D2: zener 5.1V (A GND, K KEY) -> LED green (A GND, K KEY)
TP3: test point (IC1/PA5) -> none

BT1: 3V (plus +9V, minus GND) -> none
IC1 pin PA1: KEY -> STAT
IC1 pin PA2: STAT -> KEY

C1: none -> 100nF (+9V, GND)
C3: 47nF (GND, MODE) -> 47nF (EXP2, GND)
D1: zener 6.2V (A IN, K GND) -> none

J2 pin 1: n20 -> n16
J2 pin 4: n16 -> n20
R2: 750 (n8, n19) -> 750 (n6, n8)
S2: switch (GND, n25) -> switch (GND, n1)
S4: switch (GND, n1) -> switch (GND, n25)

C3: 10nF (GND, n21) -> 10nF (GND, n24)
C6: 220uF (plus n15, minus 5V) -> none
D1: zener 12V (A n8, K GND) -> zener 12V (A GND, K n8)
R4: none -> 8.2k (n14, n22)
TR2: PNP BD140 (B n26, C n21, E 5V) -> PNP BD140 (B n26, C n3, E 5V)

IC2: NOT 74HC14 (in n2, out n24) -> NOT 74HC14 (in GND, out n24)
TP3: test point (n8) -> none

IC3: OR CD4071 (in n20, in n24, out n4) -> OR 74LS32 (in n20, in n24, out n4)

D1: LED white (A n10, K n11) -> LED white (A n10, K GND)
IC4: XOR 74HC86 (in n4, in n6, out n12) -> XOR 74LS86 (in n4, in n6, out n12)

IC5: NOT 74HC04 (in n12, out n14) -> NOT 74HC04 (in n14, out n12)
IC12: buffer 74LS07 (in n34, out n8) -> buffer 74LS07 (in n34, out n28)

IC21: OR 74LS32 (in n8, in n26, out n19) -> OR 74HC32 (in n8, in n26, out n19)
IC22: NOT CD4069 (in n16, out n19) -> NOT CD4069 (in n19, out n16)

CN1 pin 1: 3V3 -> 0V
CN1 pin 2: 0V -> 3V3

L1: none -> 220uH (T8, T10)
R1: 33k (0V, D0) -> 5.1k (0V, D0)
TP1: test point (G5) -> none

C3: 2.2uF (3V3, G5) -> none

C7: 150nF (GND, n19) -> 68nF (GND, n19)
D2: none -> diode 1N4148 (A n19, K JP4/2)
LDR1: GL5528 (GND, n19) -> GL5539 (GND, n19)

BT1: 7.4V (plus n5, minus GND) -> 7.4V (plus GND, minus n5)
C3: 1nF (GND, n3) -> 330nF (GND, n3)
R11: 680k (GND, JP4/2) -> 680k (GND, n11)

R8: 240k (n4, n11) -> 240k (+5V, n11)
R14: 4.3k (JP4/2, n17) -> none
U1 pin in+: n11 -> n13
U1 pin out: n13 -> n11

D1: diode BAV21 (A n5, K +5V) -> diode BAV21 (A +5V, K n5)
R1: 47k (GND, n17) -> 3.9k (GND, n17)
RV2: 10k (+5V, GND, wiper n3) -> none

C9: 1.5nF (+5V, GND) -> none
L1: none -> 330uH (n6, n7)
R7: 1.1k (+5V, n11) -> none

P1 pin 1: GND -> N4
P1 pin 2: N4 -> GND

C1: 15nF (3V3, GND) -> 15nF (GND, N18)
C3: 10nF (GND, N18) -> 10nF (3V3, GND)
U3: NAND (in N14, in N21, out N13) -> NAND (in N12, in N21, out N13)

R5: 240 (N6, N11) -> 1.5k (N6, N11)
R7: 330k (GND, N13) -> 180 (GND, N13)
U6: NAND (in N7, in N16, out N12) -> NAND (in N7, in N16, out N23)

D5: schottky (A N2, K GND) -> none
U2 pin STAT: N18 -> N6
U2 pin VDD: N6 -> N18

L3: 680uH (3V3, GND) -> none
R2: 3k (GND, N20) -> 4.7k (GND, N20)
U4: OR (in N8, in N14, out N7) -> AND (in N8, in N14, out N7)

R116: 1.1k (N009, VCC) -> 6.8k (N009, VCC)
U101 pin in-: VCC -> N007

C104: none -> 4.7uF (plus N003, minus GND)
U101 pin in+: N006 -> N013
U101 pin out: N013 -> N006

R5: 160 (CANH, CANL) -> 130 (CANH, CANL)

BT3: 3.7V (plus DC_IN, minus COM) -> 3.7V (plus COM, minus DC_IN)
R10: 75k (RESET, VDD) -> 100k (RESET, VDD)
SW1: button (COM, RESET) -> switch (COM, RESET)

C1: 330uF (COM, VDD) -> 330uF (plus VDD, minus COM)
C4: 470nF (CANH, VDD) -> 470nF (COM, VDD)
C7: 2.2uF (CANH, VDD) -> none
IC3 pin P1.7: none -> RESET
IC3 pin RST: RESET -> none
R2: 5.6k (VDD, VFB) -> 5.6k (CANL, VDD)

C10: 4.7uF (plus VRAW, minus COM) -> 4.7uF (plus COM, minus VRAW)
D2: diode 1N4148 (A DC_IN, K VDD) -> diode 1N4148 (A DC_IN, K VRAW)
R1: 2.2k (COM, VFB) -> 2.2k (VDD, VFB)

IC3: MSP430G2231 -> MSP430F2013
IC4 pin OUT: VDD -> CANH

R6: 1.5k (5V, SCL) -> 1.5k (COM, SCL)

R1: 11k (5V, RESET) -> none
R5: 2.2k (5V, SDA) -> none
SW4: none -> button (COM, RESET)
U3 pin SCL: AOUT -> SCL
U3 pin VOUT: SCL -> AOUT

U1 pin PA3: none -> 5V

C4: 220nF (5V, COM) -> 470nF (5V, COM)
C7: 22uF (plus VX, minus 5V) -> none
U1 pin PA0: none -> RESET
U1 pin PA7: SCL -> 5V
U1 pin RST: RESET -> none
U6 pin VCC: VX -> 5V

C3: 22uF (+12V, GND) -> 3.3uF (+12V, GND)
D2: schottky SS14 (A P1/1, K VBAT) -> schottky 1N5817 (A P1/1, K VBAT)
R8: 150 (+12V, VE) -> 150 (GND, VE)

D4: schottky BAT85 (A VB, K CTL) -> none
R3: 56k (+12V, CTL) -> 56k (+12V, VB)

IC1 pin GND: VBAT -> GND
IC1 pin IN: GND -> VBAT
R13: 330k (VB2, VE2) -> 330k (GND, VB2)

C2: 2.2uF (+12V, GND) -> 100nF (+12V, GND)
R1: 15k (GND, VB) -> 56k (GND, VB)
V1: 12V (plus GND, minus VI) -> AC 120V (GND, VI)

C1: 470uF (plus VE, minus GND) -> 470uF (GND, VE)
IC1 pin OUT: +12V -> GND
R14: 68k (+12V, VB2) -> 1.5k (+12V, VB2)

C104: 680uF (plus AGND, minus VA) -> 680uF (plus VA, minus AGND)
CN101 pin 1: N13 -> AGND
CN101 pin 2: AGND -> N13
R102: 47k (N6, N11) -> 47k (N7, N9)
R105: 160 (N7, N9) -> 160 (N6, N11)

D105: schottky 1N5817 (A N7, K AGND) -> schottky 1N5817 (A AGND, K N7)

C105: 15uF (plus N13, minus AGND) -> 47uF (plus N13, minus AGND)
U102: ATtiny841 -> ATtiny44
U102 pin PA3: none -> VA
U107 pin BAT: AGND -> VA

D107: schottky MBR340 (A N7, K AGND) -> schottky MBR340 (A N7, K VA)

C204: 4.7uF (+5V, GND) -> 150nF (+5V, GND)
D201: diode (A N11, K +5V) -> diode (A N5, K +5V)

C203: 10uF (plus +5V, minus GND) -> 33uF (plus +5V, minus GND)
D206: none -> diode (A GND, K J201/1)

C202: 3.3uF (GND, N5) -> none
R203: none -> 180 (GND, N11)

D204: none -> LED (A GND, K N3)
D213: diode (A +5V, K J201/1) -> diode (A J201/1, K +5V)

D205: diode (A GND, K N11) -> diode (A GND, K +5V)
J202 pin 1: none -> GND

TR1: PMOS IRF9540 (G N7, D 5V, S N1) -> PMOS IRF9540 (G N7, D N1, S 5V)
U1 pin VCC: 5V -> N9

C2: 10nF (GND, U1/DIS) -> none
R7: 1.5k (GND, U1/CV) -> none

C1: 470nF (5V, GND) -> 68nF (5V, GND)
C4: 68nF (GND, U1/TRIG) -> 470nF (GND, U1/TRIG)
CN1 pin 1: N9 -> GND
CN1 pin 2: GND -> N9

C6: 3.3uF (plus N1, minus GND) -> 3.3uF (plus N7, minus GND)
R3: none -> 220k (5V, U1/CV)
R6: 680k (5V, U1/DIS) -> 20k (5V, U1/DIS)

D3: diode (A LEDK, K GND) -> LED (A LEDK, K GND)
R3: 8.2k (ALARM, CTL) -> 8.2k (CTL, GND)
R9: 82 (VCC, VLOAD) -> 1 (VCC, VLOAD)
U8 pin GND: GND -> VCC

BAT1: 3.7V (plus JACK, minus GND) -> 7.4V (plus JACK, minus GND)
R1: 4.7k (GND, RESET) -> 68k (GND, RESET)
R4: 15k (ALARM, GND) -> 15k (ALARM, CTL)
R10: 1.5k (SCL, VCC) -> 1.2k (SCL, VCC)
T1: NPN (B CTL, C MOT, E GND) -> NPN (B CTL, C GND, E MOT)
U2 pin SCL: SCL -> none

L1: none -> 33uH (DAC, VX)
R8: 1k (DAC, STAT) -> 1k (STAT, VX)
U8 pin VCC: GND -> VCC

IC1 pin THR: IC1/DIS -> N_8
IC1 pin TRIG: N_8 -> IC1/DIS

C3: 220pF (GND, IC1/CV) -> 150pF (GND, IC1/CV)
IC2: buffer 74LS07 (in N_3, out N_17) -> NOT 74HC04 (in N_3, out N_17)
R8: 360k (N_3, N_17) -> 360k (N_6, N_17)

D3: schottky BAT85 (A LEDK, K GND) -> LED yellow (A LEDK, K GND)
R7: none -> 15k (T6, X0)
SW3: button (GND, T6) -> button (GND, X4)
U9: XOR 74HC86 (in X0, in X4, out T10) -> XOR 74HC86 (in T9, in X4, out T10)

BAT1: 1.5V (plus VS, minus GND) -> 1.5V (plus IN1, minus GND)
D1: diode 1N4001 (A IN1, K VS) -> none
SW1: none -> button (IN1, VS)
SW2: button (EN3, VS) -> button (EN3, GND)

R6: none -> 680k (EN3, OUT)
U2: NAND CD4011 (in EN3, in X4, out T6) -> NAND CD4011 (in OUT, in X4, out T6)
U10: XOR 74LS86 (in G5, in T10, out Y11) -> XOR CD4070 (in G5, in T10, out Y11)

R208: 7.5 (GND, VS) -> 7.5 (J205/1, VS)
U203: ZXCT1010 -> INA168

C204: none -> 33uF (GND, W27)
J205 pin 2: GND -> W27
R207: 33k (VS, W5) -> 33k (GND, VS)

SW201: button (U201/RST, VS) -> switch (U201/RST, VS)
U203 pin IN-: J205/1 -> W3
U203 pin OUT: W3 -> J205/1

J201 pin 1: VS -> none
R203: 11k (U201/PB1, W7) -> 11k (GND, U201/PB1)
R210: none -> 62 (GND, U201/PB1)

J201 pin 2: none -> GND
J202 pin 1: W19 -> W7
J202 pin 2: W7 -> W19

● ● ● ●

--- What needs to be done ---
Take the lines from the start of the records through the line holding "IC12: buffer 74LS07", both included, and please print them exactly, with nothing else.

--- Solution for this exercise ---
D2: zener 5.1V (A GND, K KEY) -> LED green (A GND, K KEY)
TP3: test point (IC1/PA5) -> none

BT1: 3V (plus +9V, minus GND) -> none
IC1 pin PA1: KEY -> STAT
IC1 pin PA2: STAT -> KEY

C1: none -> 100nF (+9V, GND)
C3: 47nF (GND, MODE) -> 47nF (EXP2, GND)
D1: zener 6.2V (A IN, K GND) -> none

J2 pin 1: n20 -> n16
J2 pin 4: n16 -> n20
R2: 750 (n8, n19) -> 750 (n6, n8)
S2: switch (GND, n25) -> switch (GND, n1)
S4: switch (GND, n1) -> switch (GND, n25)

C3: 10nF (GND, n21) -> 10nF (GND, n24)
C6: 220uF (plus n15, minus 5V) -> none
D1: zener 12V (A n8, K GND) -> zener 12V (A GND, K n8)
R4: none -> 8.2k (n14, n22)
TR2: PNP BD140 (B n26, C n21, E 5V) -> PNP BD140 (B n26, C n3, E 5V)

IC2: NOT 74HC14 (in n2, out n24) -> NOT 74HC14 (in GND, out n24)
TP3: test point (n8) -> none

IC3: OR CD4071 (in n20, in n24, out n4) -> OR 74LS32 (in n20, in n24, out n4)

D1: LED white (A n10, K n11) -> LED white (A n10, K GND)
IC4: XOR 74HC86 (in n4, in n6, out n12) -> XOR 74LS86 (in n4, in n6, out n12)

IC5: NOT 74HC04 (in n12, out n14) -> NOT 74HC04 (in n14, out n12)
IC12: buffer 74LS07 (in n34, out n8) -> buffer 74LS07 (in n34, out n28)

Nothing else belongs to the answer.